▶ **WHAT NEEDS TO BE DONE**
Transcribe, exactly as they appear, the line that contains "as the image).", the line that contains "Answer in <instances>...</instances>.", and every line in between, and nothing else.

[Entries from a dataset]
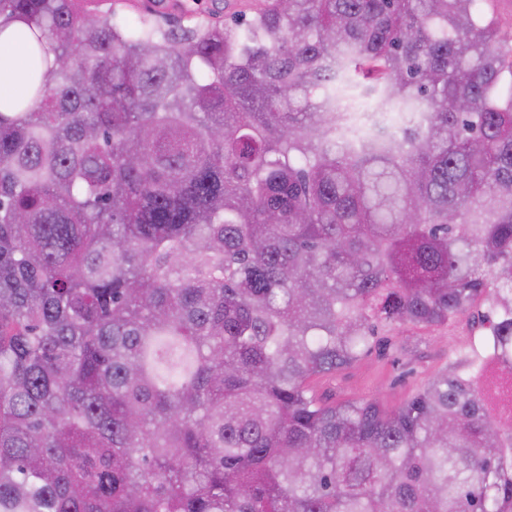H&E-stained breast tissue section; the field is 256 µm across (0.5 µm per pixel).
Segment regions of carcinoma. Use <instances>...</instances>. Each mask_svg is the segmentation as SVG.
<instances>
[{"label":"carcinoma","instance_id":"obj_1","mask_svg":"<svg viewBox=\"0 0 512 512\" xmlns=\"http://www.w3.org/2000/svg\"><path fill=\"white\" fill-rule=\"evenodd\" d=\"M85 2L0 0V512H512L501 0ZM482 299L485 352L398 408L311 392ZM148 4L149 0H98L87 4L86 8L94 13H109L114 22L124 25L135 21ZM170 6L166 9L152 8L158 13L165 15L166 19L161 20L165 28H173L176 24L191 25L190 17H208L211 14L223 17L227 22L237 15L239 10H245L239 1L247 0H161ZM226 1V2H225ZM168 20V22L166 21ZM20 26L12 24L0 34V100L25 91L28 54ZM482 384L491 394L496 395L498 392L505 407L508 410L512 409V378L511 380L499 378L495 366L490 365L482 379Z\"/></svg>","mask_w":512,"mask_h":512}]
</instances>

* * *

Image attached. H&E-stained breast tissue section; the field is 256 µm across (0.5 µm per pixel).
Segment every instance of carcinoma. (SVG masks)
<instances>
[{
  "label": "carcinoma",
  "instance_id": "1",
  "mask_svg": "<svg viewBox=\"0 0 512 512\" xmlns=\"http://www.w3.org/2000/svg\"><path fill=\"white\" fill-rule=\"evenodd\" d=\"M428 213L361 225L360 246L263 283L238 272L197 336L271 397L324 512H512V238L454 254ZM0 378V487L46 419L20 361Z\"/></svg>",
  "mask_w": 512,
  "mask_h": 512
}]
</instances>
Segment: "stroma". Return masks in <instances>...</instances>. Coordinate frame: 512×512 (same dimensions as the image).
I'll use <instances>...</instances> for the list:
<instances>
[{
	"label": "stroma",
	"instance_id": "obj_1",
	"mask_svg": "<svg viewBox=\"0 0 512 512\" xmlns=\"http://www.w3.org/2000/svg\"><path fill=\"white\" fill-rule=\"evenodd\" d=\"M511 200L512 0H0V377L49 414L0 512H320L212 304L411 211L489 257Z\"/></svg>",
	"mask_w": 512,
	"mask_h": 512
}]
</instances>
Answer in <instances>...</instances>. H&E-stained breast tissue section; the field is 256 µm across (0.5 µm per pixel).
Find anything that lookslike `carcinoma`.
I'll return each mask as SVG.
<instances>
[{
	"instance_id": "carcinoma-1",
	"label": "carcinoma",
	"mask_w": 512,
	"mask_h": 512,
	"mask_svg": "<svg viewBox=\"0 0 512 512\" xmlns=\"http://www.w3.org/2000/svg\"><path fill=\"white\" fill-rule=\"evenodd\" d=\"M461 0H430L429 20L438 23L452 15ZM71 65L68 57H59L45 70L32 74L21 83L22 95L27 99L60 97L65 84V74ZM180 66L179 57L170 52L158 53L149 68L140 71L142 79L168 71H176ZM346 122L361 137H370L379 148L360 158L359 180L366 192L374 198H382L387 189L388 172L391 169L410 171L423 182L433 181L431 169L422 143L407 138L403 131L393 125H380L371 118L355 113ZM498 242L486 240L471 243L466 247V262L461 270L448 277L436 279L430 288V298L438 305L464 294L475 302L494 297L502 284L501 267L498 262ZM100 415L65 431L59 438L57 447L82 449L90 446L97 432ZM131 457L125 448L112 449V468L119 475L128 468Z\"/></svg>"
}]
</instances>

▶ **WORKED ANSWER**
Segment: "stroma". Return masks in <instances>...</instances>. Coordinate frame: 512×512 (same dimensions as the image).
I'll use <instances>...</instances> for the list:
<instances>
[{
	"label": "stroma",
	"instance_id": "obj_1",
	"mask_svg": "<svg viewBox=\"0 0 512 512\" xmlns=\"http://www.w3.org/2000/svg\"><path fill=\"white\" fill-rule=\"evenodd\" d=\"M511 200L512 0H0V377L49 414L0 512H320L212 304L411 211L489 257Z\"/></svg>",
	"mask_w": 512,
	"mask_h": 512
}]
</instances>
Answer in <instances>...</instances>. H&E-stained breast tissue section; the field is 256 µm across (0.5 µm per pixel).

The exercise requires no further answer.